Transcribe the data underneath exactly. No images belong in your version.

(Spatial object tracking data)
BEGIN

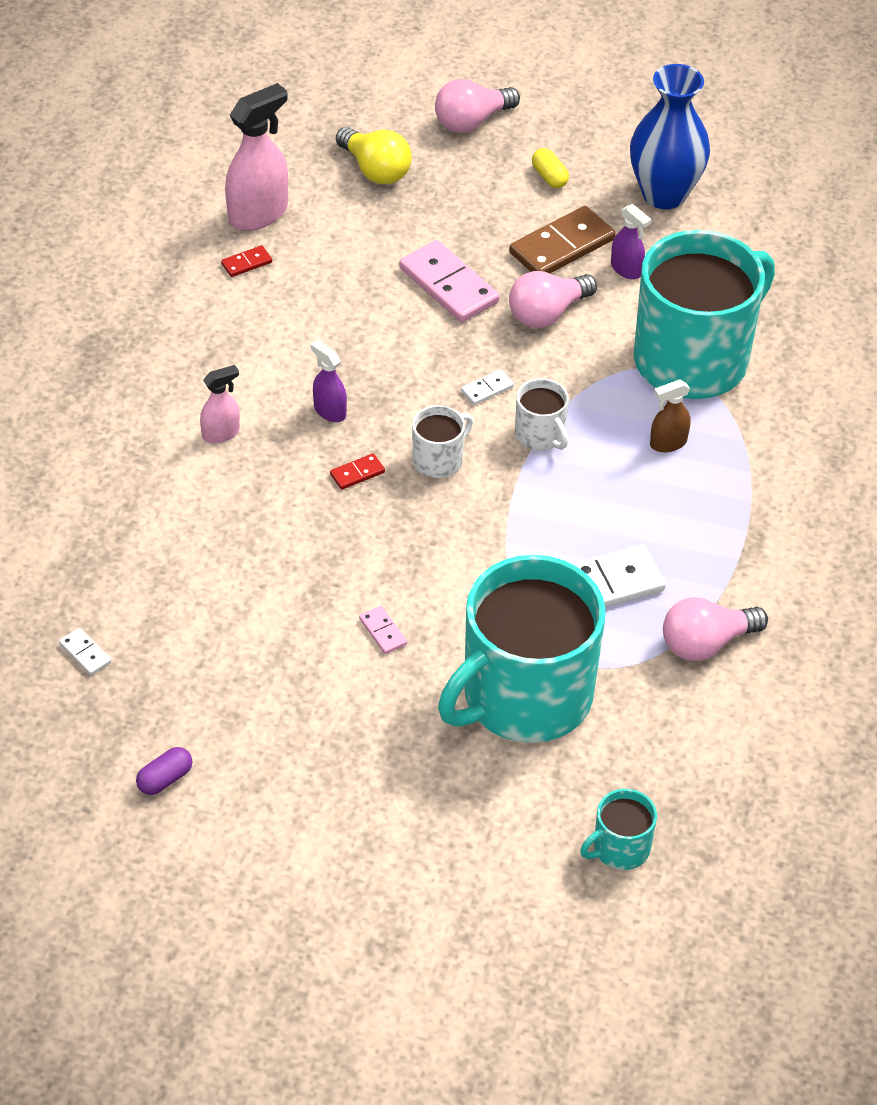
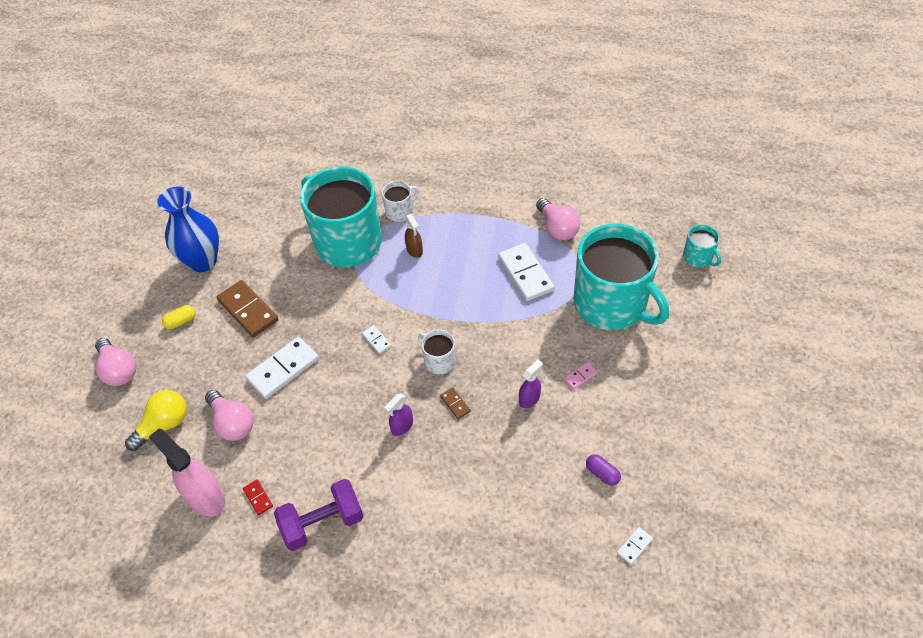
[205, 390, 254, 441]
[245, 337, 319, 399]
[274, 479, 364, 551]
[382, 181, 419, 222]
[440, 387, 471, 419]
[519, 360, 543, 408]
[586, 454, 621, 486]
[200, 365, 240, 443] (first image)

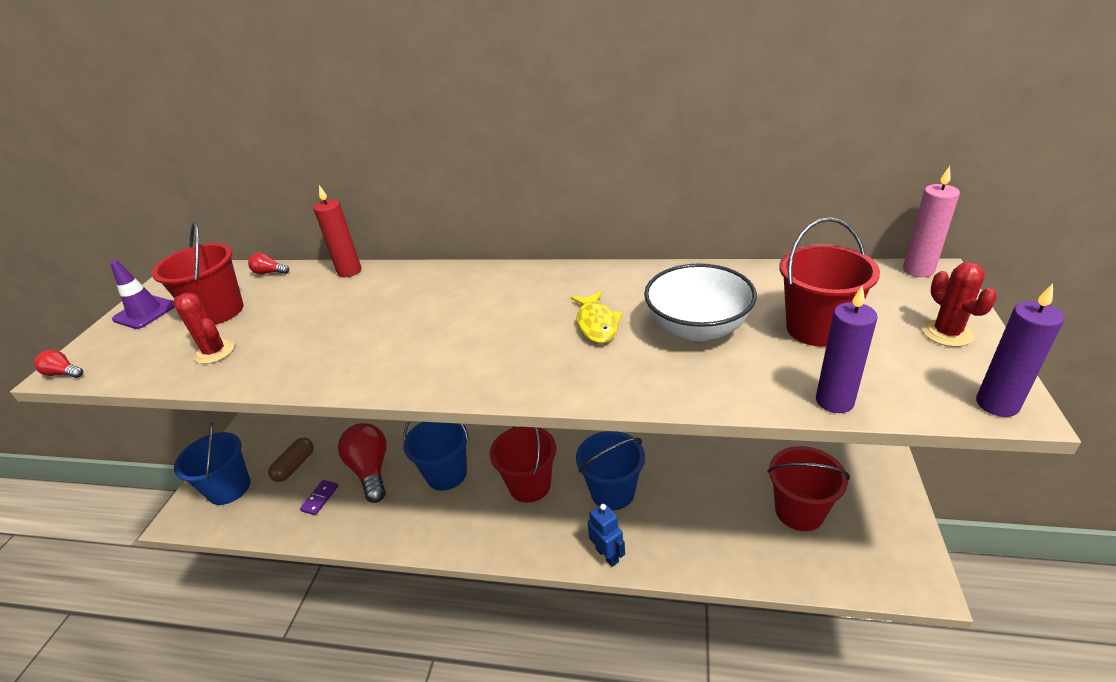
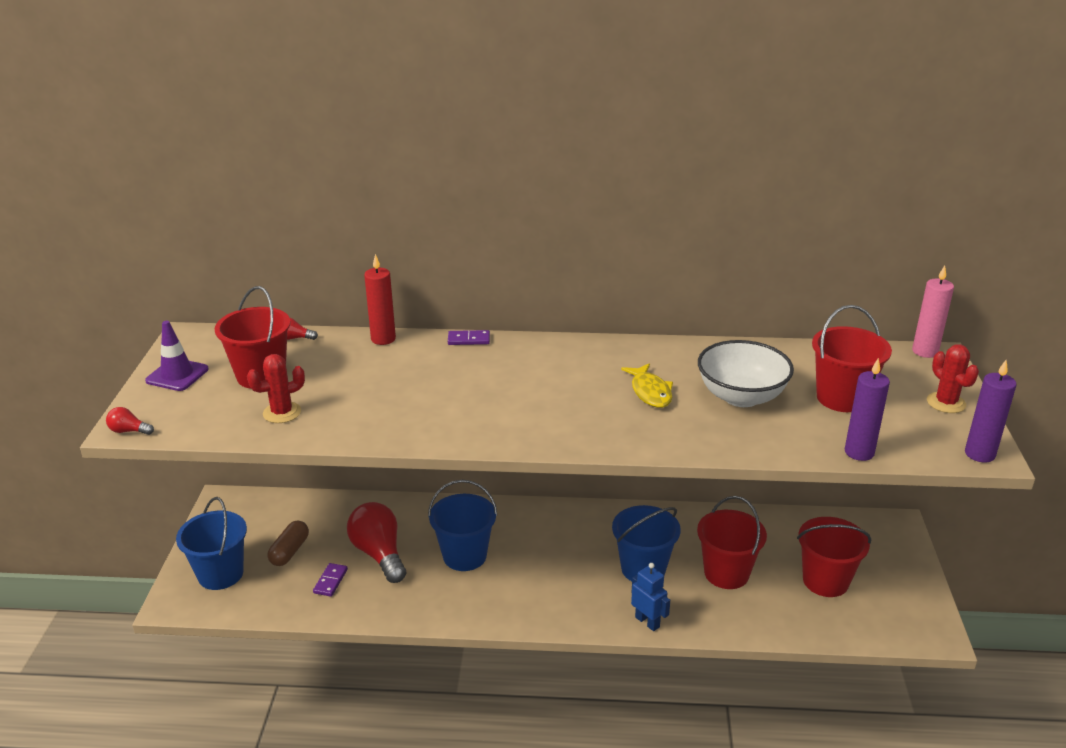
[247, 354, 305, 423]
[448, 330, 490, 345]
[697, 496, 767, 589]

END

• **ANSWER AREA**
[205, 390, 254, 441]
[245, 337, 319, 399]
[274, 479, 364, 551]
[382, 181, 419, 222]
[440, 387, 471, 419]
[519, 360, 543, 408]
[586, 454, 621, 486]
[200, 365, 240, 443] (first image)

[247, 354, 305, 423]
[448, 330, 490, 345]
[697, 496, 767, 589]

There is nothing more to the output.